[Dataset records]
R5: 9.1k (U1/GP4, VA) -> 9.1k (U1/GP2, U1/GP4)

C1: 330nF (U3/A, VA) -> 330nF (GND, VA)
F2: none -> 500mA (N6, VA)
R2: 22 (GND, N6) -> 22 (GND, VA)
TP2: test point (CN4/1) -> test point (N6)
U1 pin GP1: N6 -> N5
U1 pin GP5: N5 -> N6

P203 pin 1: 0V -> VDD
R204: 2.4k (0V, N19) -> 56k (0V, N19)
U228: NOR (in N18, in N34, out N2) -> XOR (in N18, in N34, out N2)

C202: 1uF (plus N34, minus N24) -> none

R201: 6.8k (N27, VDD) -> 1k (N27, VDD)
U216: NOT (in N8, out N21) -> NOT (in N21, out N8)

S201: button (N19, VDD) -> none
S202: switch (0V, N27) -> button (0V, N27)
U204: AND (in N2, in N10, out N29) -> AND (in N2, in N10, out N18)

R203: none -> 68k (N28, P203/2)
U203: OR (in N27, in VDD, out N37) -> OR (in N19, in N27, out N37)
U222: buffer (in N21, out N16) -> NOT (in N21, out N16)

**AIM OF THE EXERCISE**
Write out, word for word, the line containing "S202: switch (0V, N27) -> button (0V, N27)" and every line after it to the end of the data above.

**RESPONSE**
S202: switch (0V, N27) -> button (0V, N27)
U204: AND (in N2, in N10, out N29) -> AND (in N2, in N10, out N18)

R203: none -> 68k (N28, P203/2)
U203: OR (in N27, in VDD, out N37) -> OR (in N19, in N27, out N37)
U222: buffer (in N21, out N16) -> NOT (in N21, out N16)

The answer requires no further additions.